_Directions for this task_. Your copy of the listing should be exact and should contain no pictures.

Material provided Start Marker

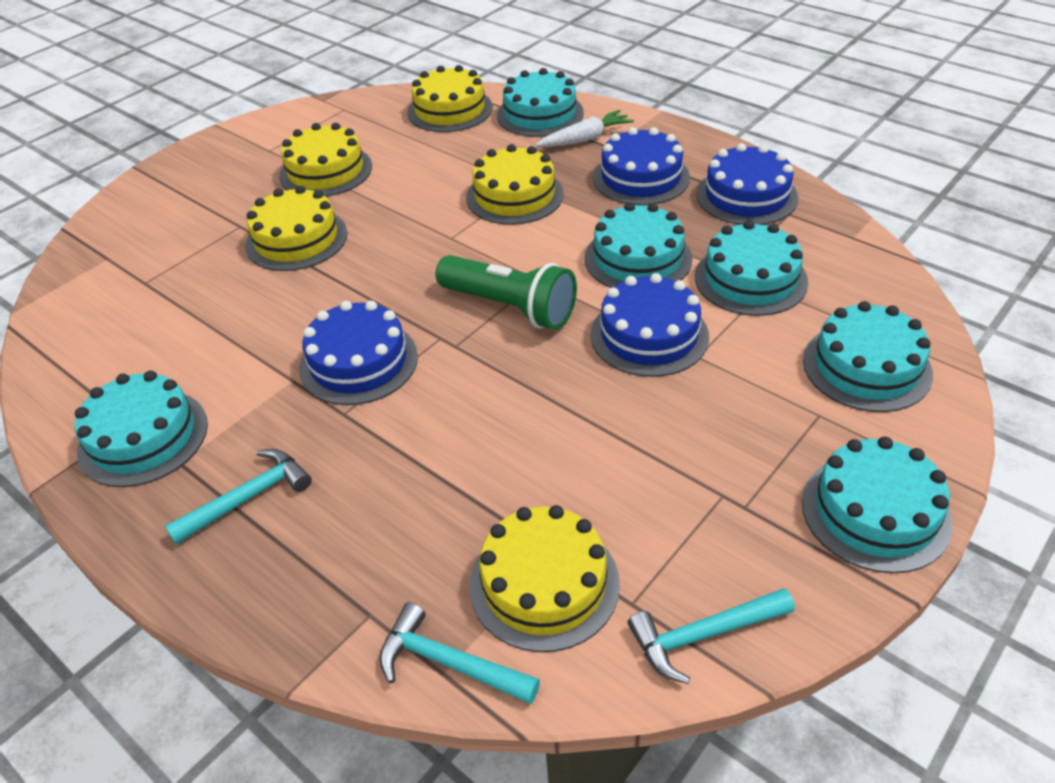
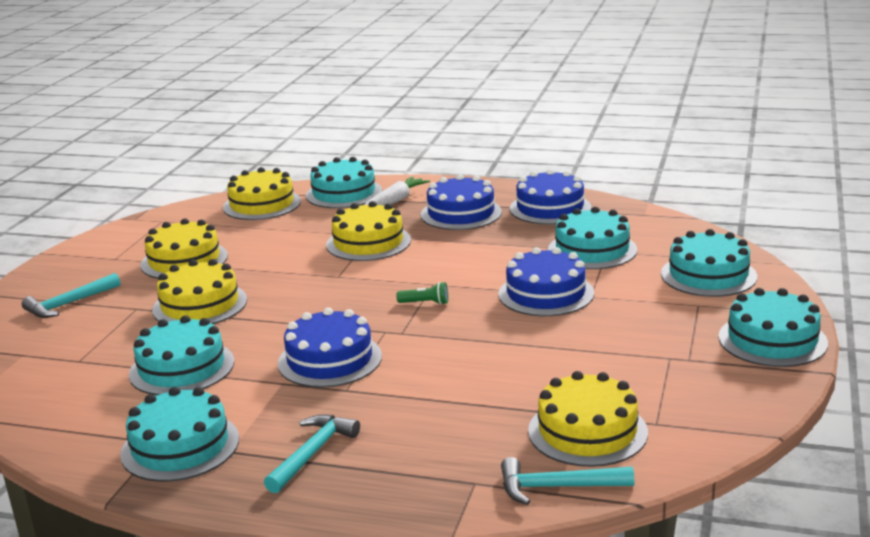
camera: 25 degrees left, 20 degrees down
(510, 307) = (425, 303): green flashlight -> green flashlight, size x0.42
(638, 258) = (500, 256): turquoise cake -> turquoise cake (182, 368)
(703, 635) = (715, 424): turquoise hammer -> turquoise hammer (69, 304)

Material provided End Marker

_Reply to the exercise_.
camera: 25 degrees left, 20 degrees down
(510, 307) = (425, 303): green flashlight -> green flashlight, size x0.42
(638, 258) = (500, 256): turquoise cake -> turquoise cake (182, 368)
(703, 635) = (715, 424): turquoise hammer -> turquoise hammer (69, 304)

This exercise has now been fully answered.